■ Exercise directions
Go through the material underneath and show every line where the string "turquoise" occurs.

■ Given data
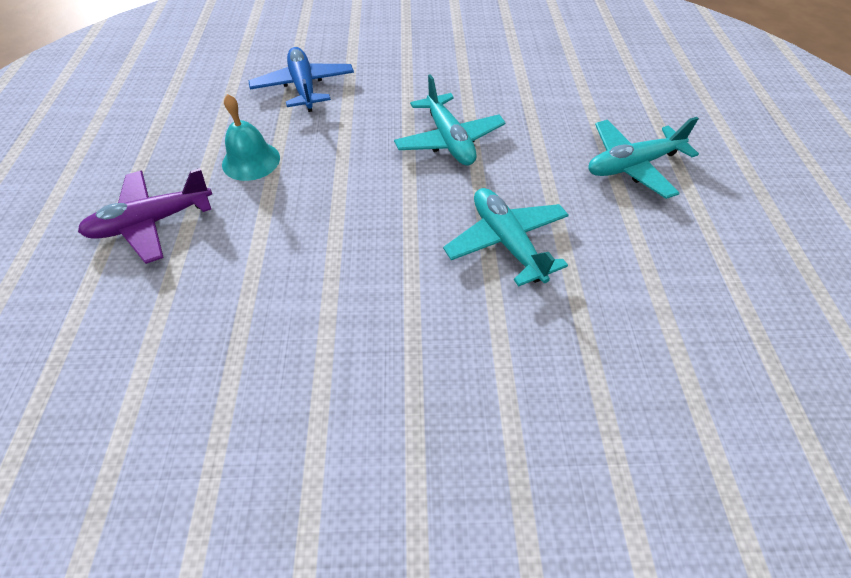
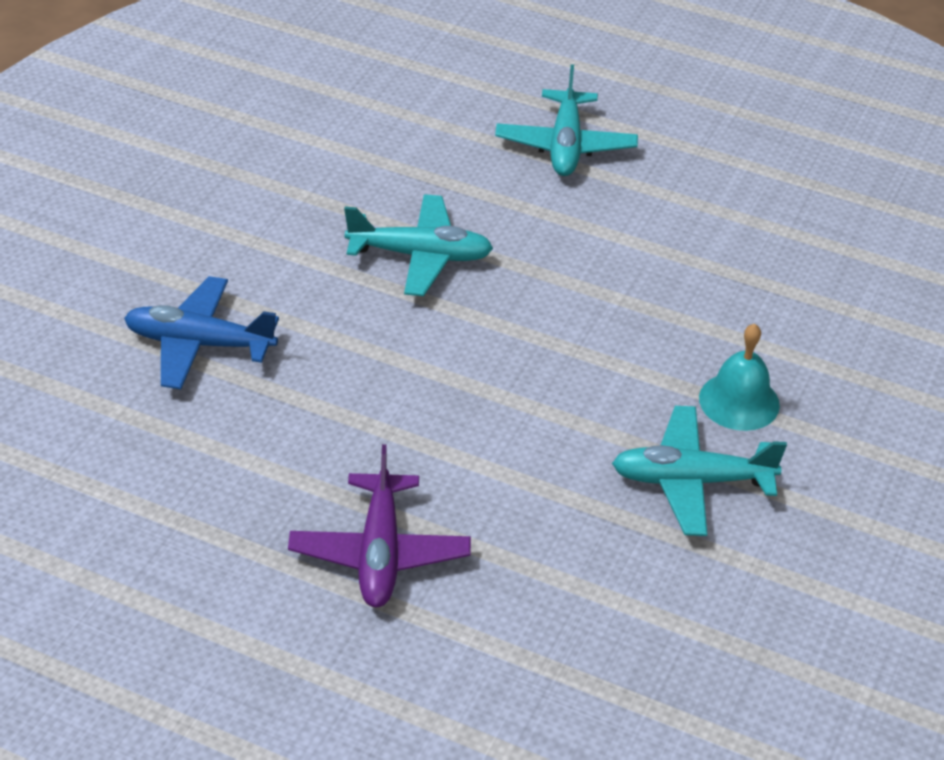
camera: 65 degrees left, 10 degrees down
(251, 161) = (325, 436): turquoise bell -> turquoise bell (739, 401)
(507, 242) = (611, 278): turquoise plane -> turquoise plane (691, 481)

■ Response to the exercise
(251, 161) = (325, 436): turquoise bell -> turquoise bell (739, 401)
(507, 242) = (611, 278): turquoise plane -> turquoise plane (691, 481)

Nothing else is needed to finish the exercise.